### YOUR OBJECTIVE
In the data below, the answer is the run of lines from the line containing "red_rapufigan [449, 402]" through the line containing "spun: red_bozobix [141, 538]", both included; print it exactly and nothing else.

### RECORDED INFORMATION
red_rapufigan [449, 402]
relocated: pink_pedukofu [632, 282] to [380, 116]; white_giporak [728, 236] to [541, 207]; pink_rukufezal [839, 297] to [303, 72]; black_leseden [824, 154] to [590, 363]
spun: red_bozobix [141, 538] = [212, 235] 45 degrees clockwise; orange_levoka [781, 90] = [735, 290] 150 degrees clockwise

---

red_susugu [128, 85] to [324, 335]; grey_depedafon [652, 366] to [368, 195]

---

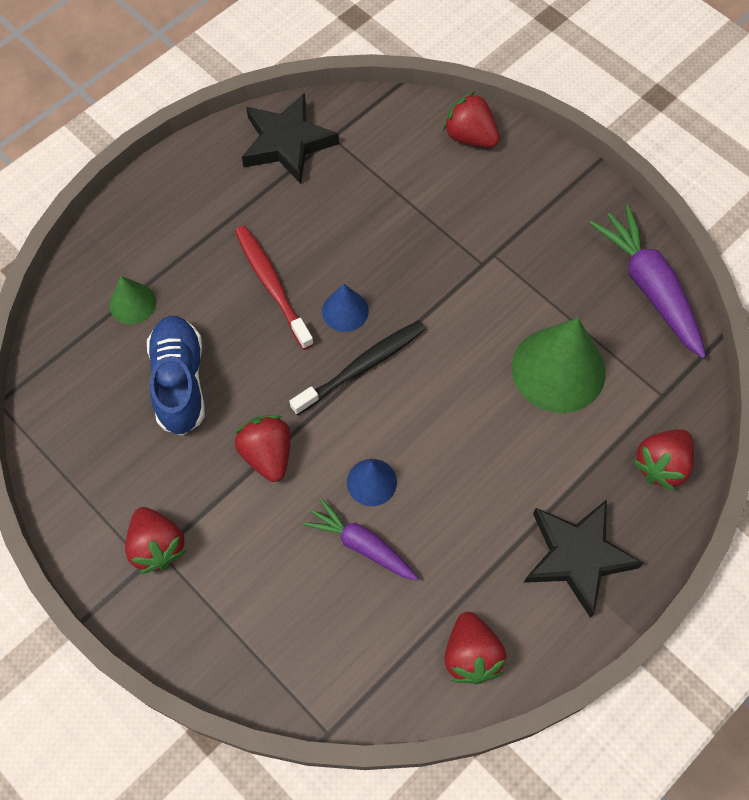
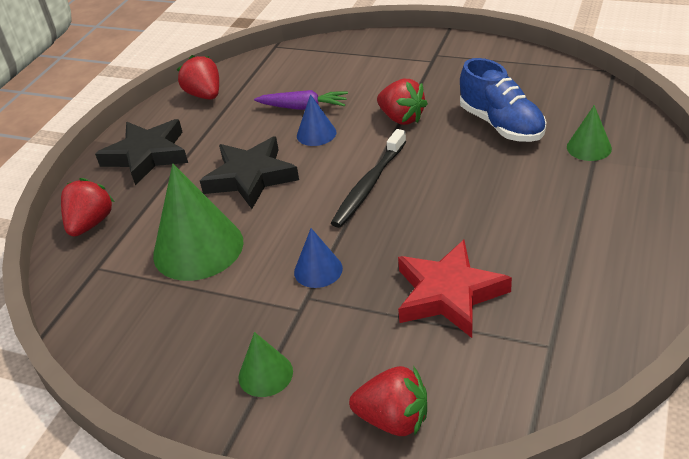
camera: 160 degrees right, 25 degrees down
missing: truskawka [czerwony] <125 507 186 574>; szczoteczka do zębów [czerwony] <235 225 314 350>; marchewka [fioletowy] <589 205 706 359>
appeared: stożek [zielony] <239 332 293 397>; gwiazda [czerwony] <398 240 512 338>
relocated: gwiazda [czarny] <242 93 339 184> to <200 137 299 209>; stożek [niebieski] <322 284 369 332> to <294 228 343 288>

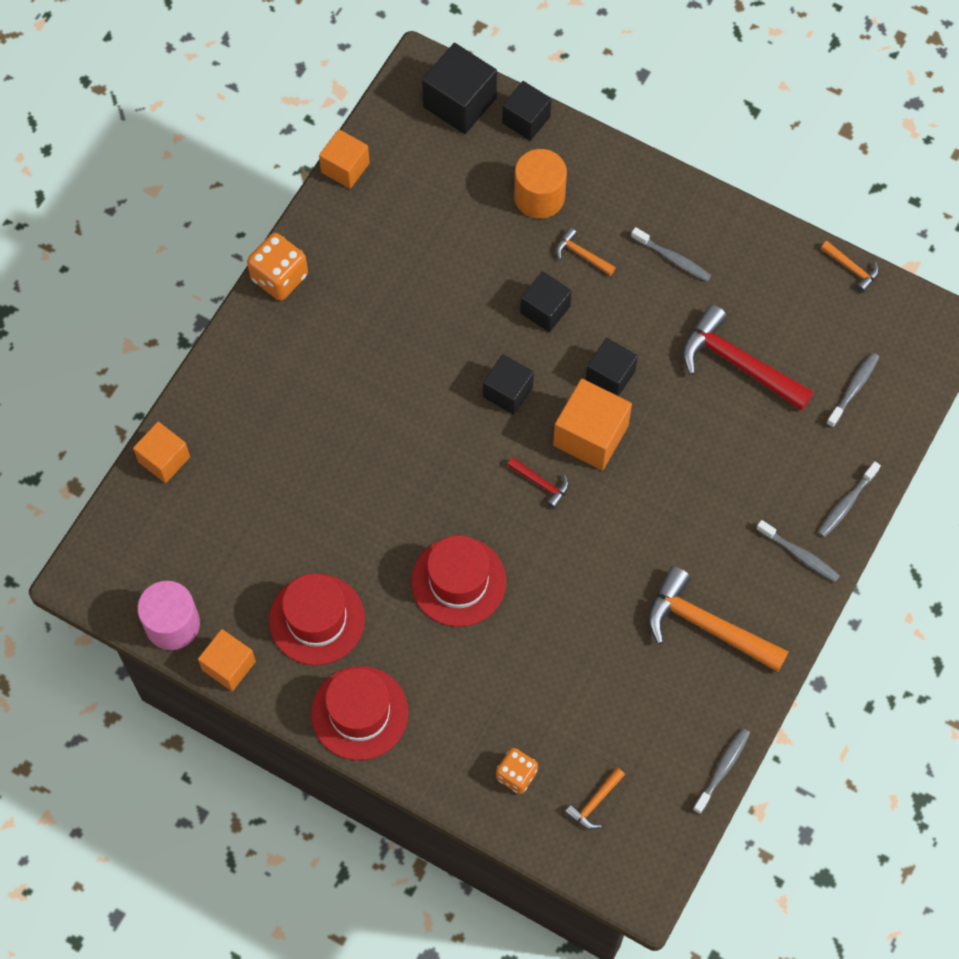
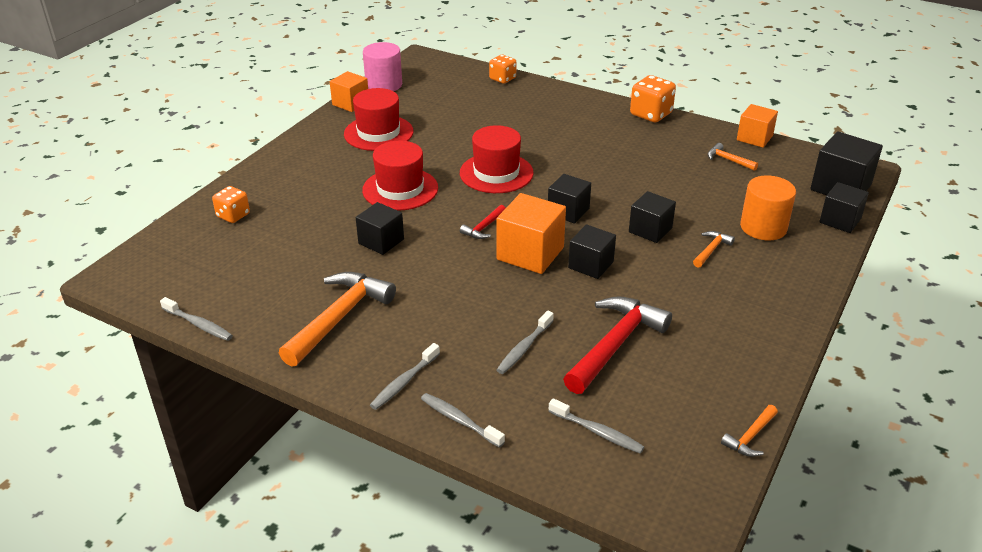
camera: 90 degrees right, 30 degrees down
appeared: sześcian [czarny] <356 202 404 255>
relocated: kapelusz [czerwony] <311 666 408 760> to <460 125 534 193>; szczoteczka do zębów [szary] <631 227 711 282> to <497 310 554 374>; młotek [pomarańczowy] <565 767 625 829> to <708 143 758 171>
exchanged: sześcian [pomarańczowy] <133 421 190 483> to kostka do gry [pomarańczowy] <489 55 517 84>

### EXPECTED OUTPUT
red_rapufigan [449, 402]
relocated: pink_pedukofu [632, 282] to [380, 116]; white_giporak [728, 236] to [541, 207]; pink_rukufezal [839, 297] to [303, 72]; black_leseden [824, 154] to [590, 363]
spun: red_bozobix [141, 538] = [212, 235] 45 degrees clockwise; orange_levoka [781, 90] = [735, 290] 150 degrees clockwise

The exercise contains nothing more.